▶ **Exercise details**
Although the records contain pictures, none belong in the copy: restate word for word only the lines from the one with "none -> blue brick D14:G14 level 1" through the one with "none -> yellow round brick H12:I13 level 1", both included.

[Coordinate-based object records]
───

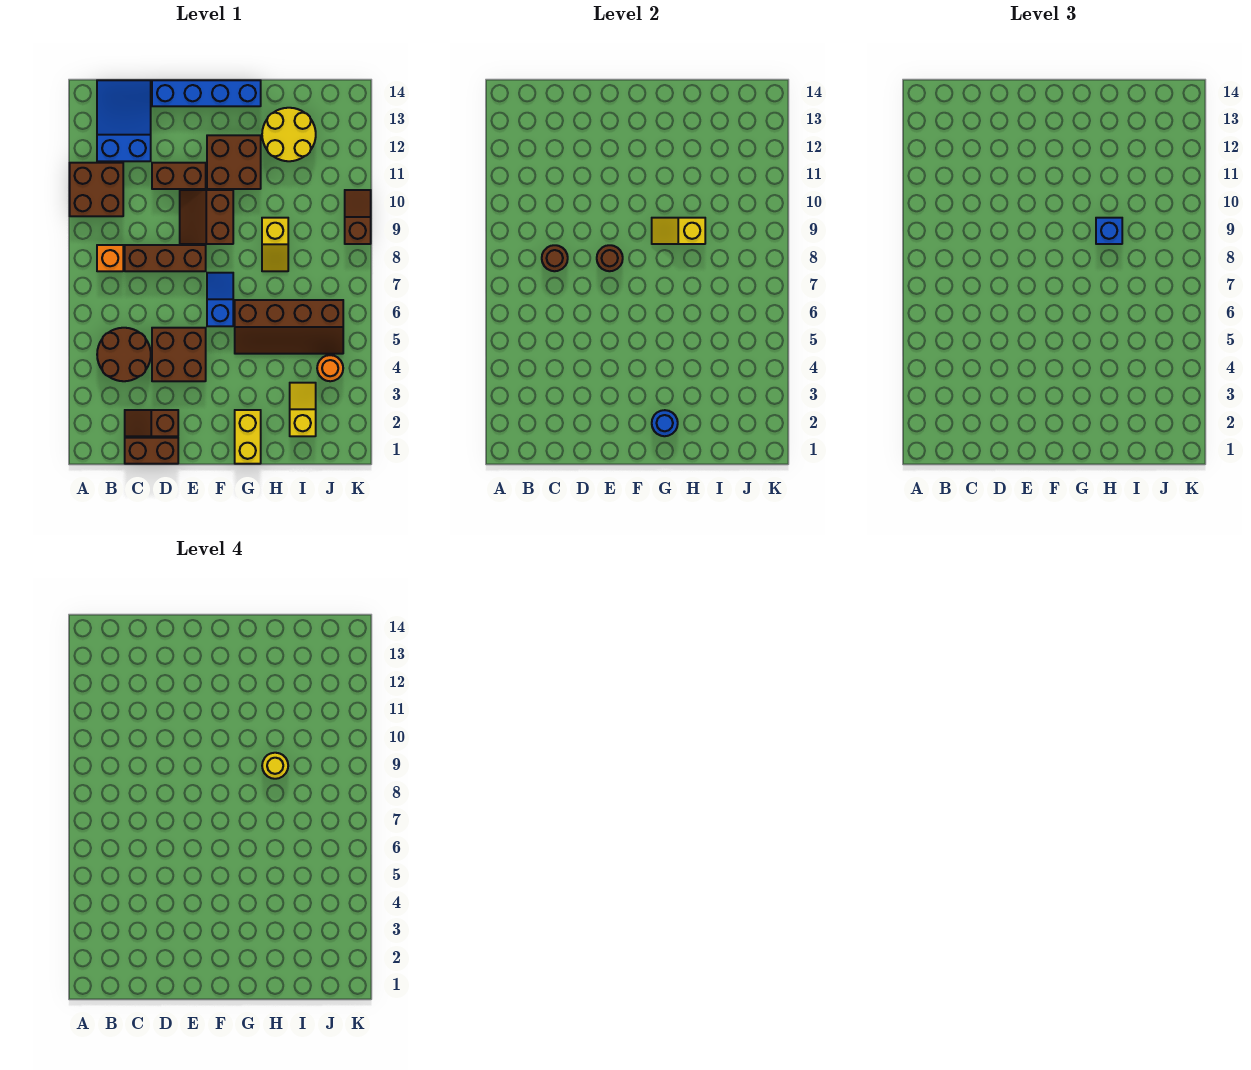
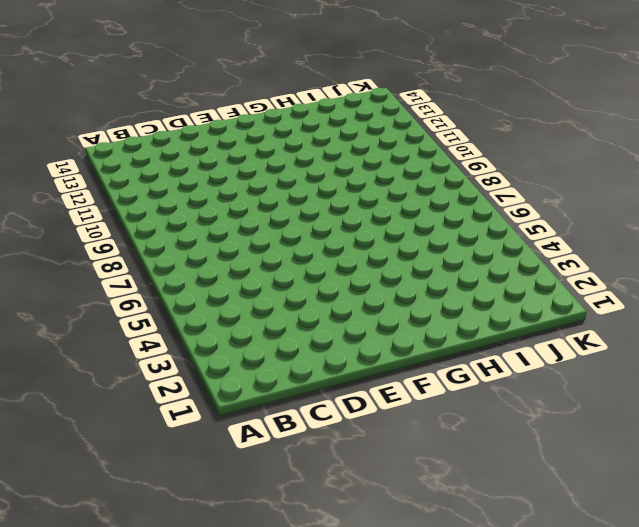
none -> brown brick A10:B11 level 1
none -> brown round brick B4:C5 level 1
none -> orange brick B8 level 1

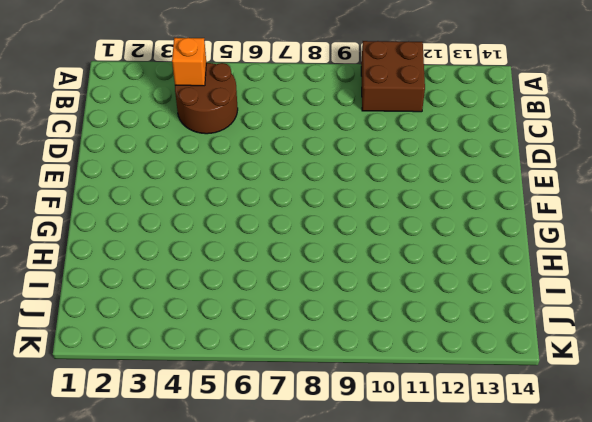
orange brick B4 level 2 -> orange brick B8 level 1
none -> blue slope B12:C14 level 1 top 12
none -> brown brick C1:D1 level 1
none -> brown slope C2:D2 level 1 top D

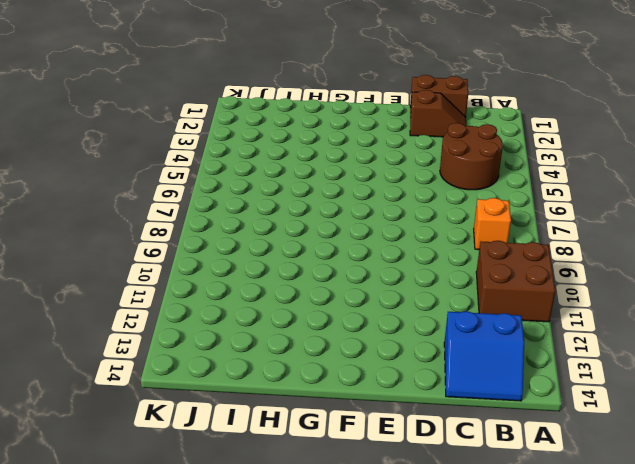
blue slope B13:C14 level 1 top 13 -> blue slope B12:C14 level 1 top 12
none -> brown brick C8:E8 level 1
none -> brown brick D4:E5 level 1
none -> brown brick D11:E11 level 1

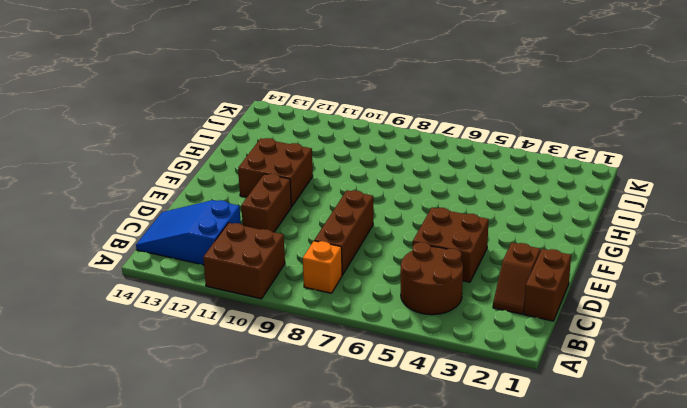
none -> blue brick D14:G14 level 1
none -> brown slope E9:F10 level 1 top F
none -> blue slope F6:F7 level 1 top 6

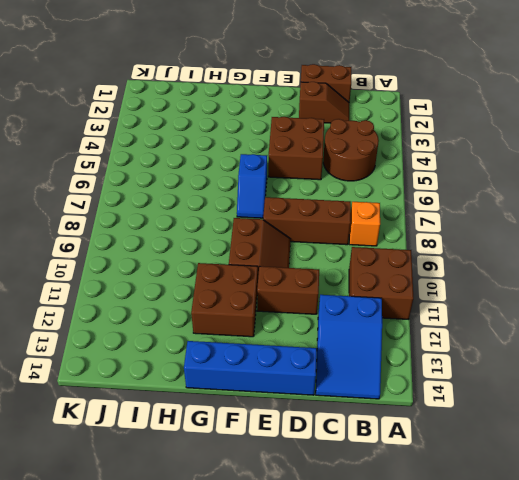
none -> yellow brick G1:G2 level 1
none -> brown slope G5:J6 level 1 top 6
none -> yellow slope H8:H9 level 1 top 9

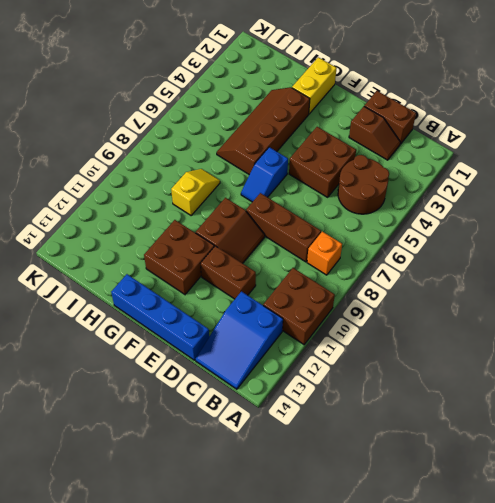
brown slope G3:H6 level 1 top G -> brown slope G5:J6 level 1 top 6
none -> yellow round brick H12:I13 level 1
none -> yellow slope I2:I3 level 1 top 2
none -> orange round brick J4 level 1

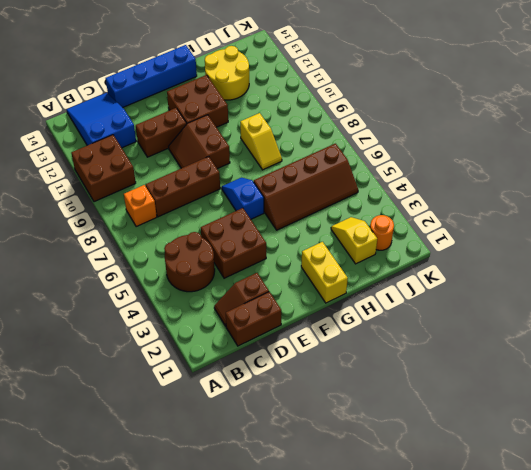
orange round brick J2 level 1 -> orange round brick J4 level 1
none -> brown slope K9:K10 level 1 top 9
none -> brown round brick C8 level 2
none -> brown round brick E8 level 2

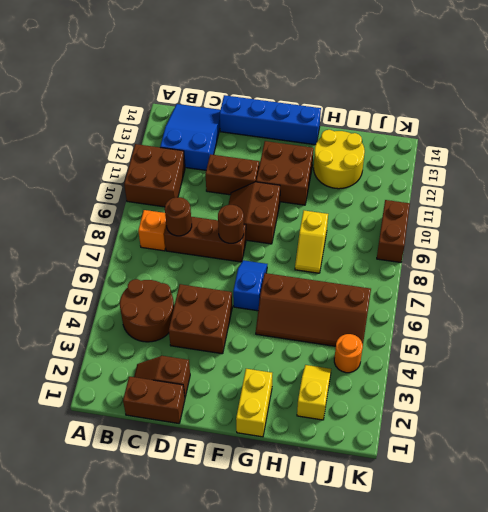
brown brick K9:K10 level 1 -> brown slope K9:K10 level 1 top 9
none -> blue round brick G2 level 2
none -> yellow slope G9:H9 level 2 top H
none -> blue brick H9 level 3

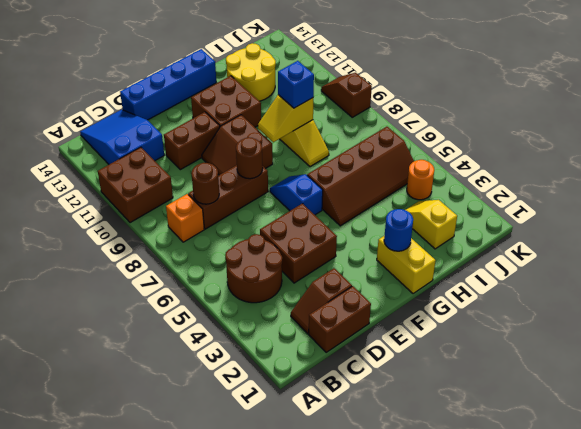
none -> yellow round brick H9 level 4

───

▶ **Written solution**
none -> blue brick D14:G14 level 1
none -> brown slope E9:F10 level 1 top F
none -> blue slope F6:F7 level 1 top 6

none -> yellow brick G1:G2 level 1
none -> brown slope G5:J6 level 1 top 6
none -> yellow slope H8:H9 level 1 top 9

brown slope G3:H6 level 1 top G -> brown slope G5:J6 level 1 top 6
none -> yellow round brick H12:I13 level 1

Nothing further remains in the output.